● **What you are asked to do**
Among the entries that follow, some lines contain the word "degrees". Show all of them.

● **Entries supplied**
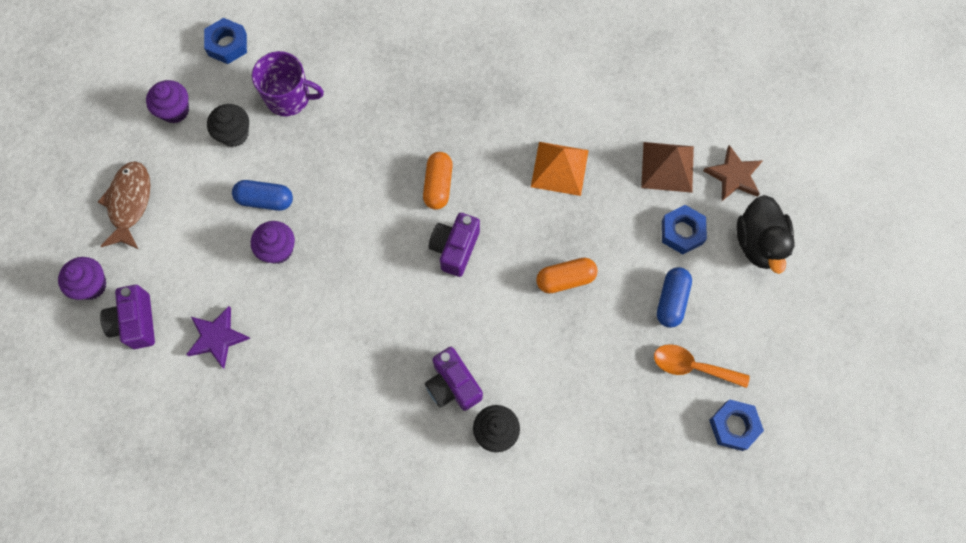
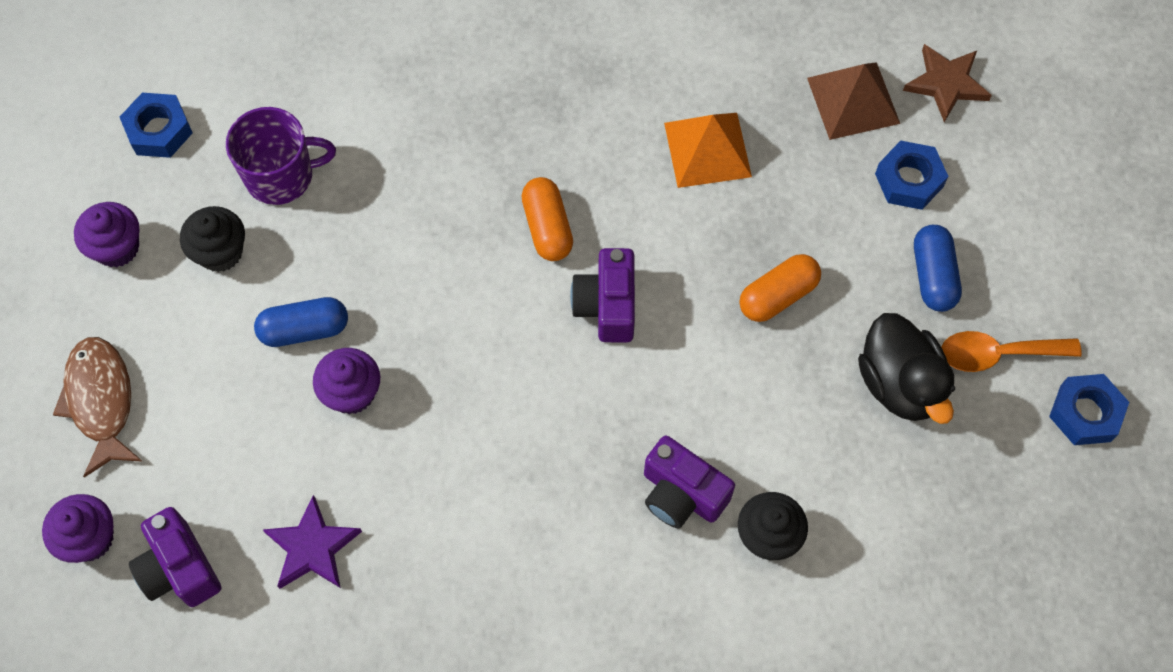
camera: 20 degrees left, 5 degrees down
(758, 243) = (1016, 161): black duck -> black duck (900, 384)

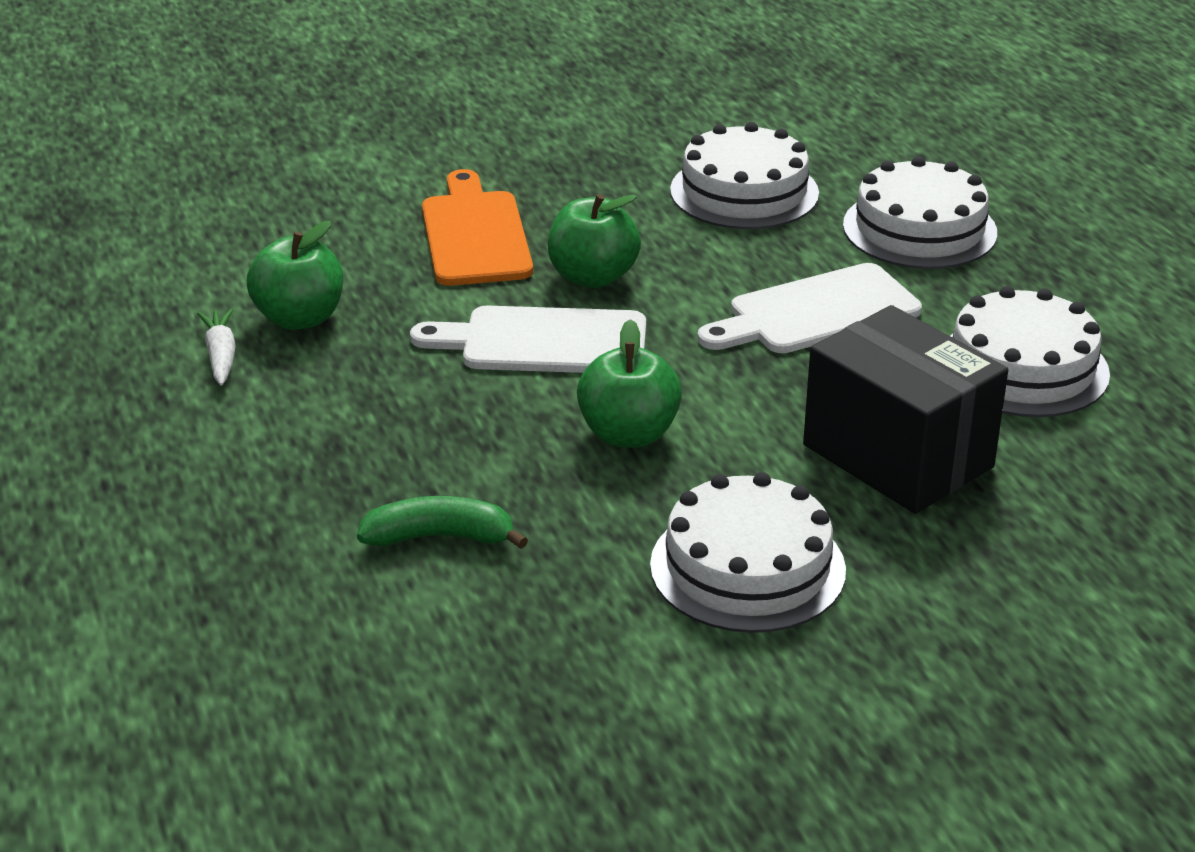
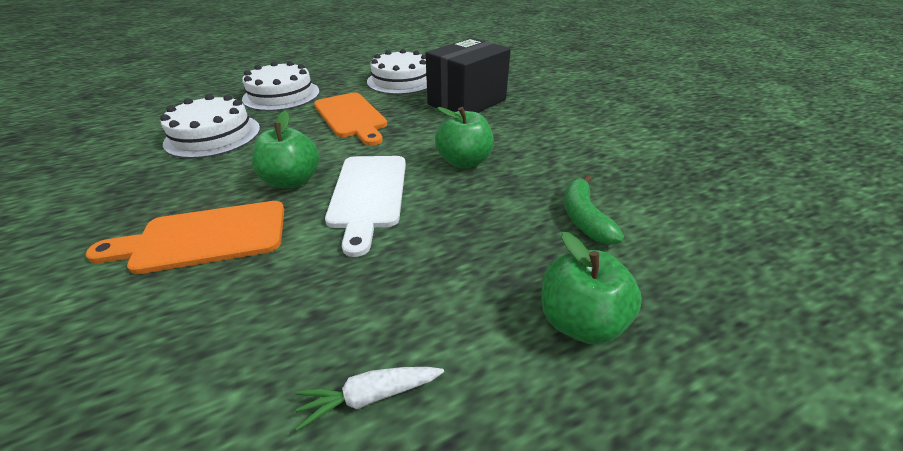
camera: 95 degrees left, 5 degrees up
(299, 318) = (309, 337): green apple -> green apple (579, 320)
(747, 567) = (557, 130): white cake -> none
(816, 313) = (351, 117): white cutting board -> orange cutting board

● **Expected answer**
camera: 20 degrees left, 5 degrees down
camera: 95 degrees left, 5 degrees up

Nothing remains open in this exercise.